## [Work to complete]
Extract each line of the material that follows exactly and omit its pictures.

## [Provided information]
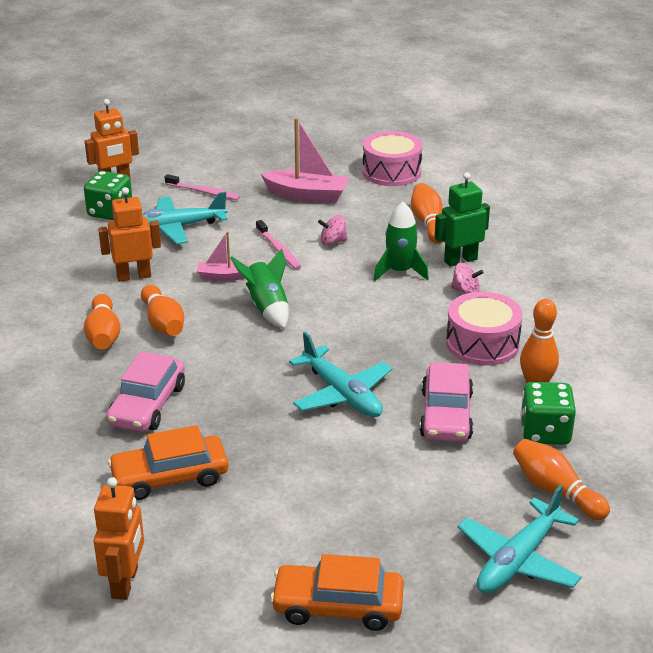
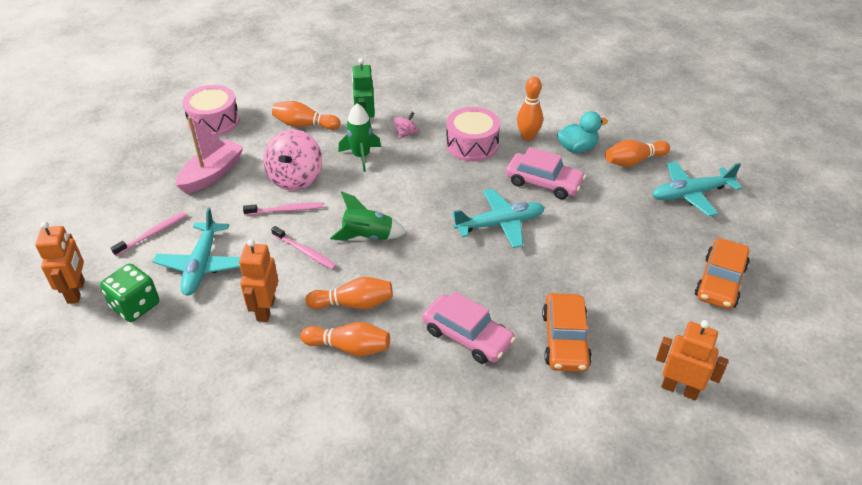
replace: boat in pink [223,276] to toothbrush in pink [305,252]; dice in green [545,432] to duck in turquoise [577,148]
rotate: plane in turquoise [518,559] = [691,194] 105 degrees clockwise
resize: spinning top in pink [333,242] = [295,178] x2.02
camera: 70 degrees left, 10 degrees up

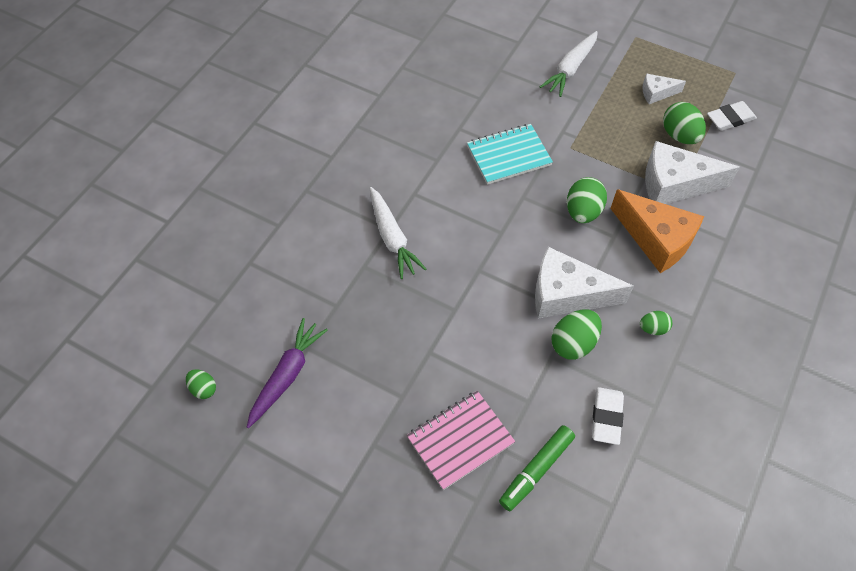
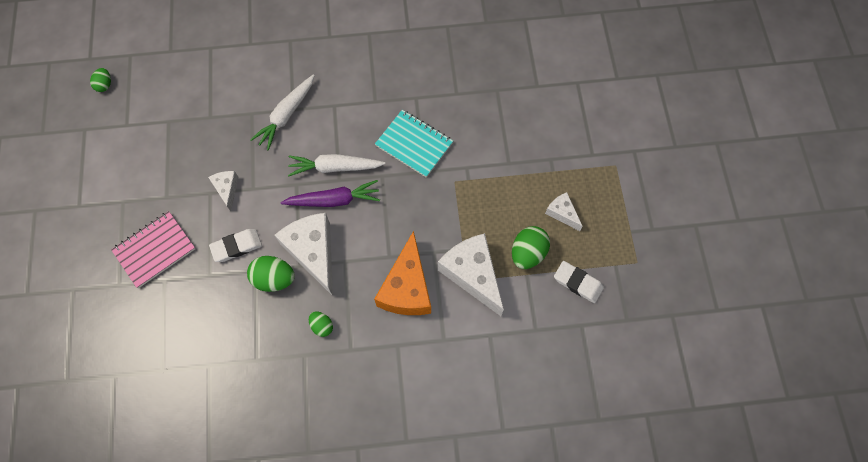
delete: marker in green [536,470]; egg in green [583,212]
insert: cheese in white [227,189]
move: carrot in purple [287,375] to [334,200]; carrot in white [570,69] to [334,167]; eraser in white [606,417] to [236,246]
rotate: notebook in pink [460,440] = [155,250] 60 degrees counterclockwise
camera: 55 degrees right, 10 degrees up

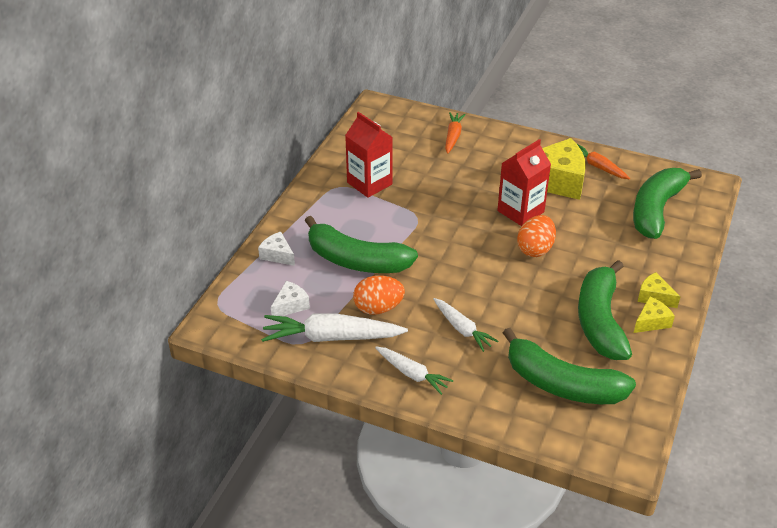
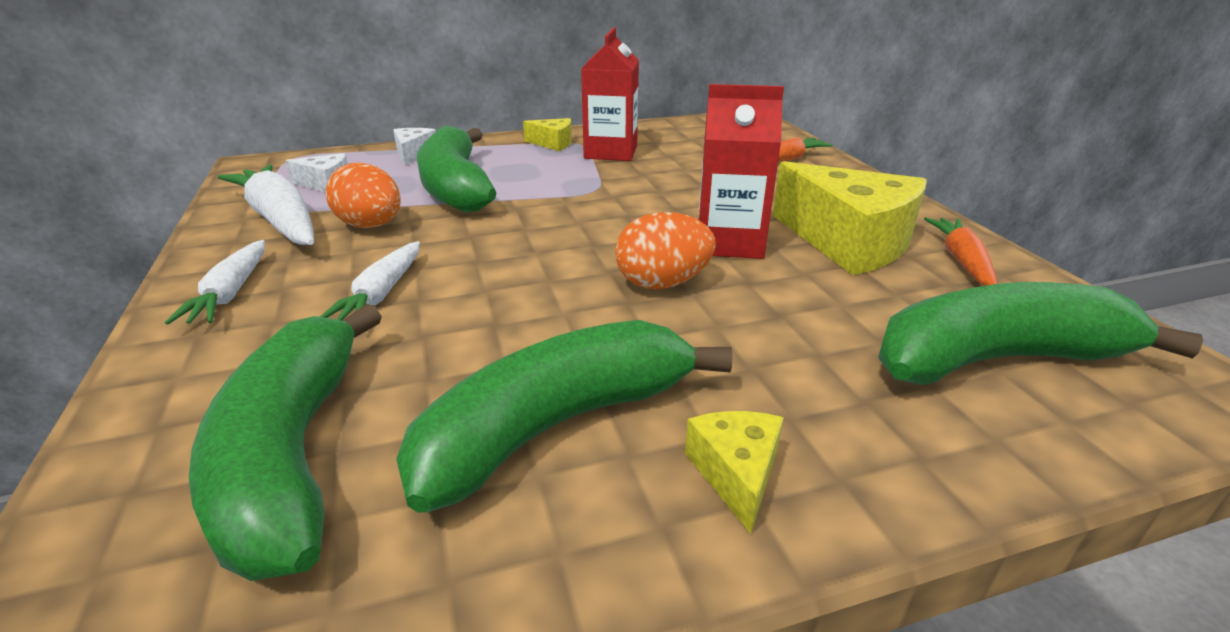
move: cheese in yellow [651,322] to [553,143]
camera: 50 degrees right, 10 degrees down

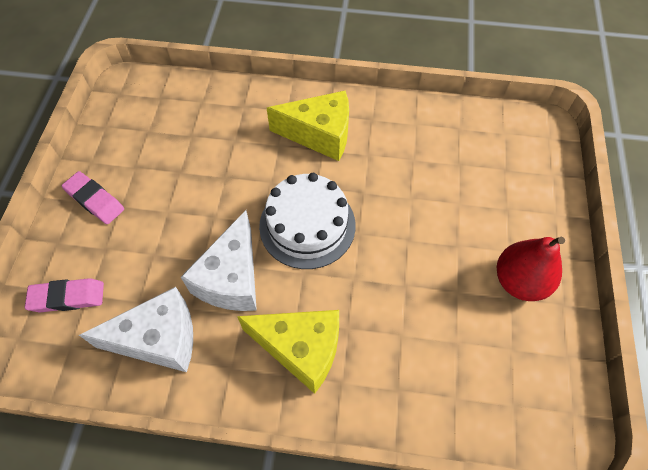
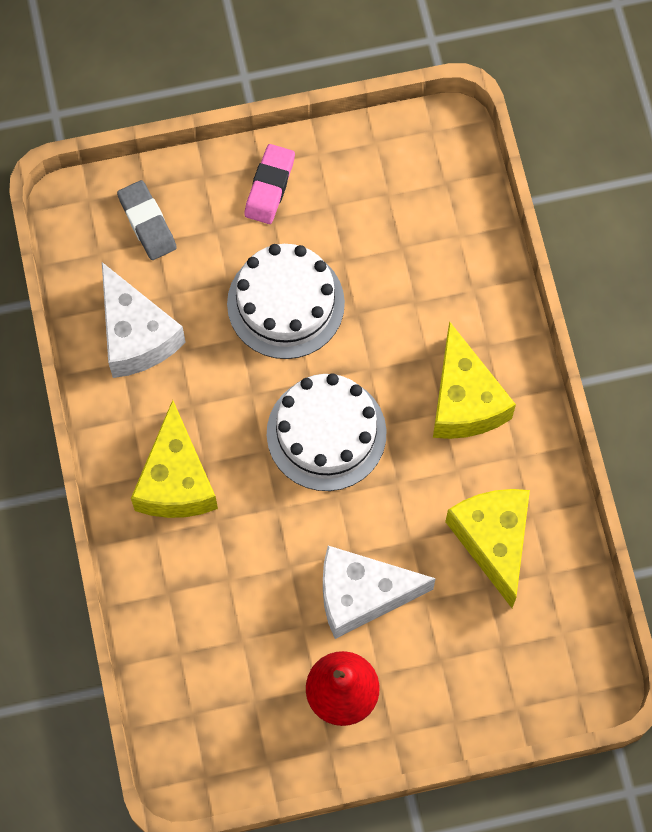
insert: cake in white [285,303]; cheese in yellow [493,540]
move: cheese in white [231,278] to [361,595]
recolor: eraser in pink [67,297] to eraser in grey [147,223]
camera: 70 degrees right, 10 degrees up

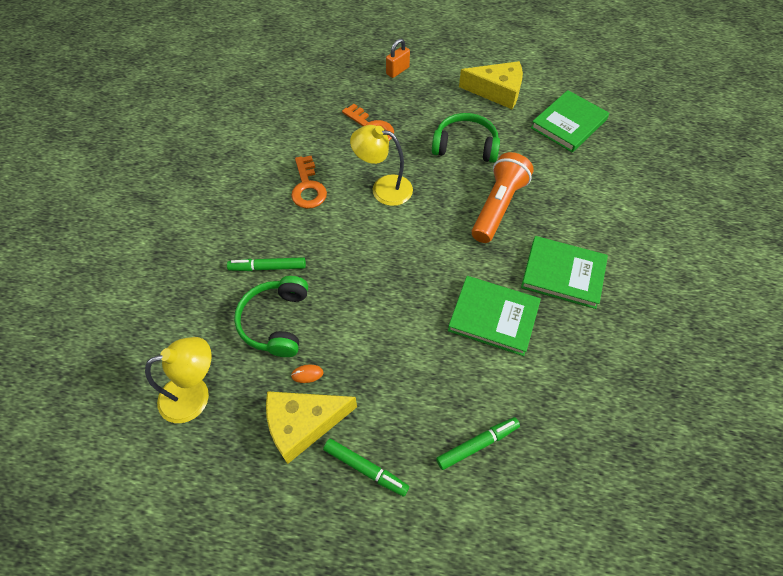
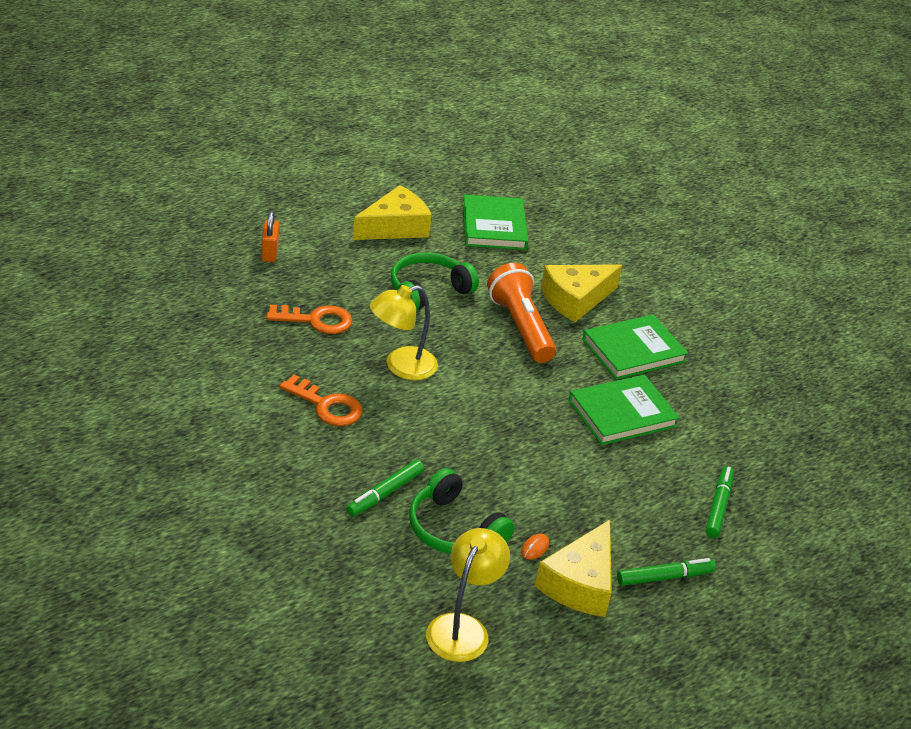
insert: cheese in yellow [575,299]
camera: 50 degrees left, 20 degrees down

## [Output of the task]
replace: boat in pink [223,276] to toothbrush in pink [305,252]; dice in green [545,432] to duck in turquoise [577,148]
rotate: plane in turquoise [518,559] = [691,194] 105 degrees clockwise
resize: spinning top in pink [333,242] = [295,178] x2.02
camera: 70 degrees left, 10 degrees up

delete: marker in green [536,470]; egg in green [583,212]
insert: cheese in white [227,189]
move: carrot in purple [287,375] to [334,200]; carrot in white [570,69] to [334,167]; eraser in white [606,417] to [236,246]
rotate: notebook in pink [460,440] = [155,250] 60 degrees counterclockwise
camera: 55 degrees right, 10 degrees up

move: cheese in yellow [651,322] to [553,143]
camera: 50 degrees right, 10 degrees down

insert: cake in white [285,303]; cheese in yellow [493,540]
move: cheese in white [231,278] to [361,595]
recolor: eraser in pink [67,297] to eraser in grey [147,223]
camera: 70 degrees right, 10 degrees up

insert: cheese in yellow [575,299]
camera: 50 degrees left, 20 degrees down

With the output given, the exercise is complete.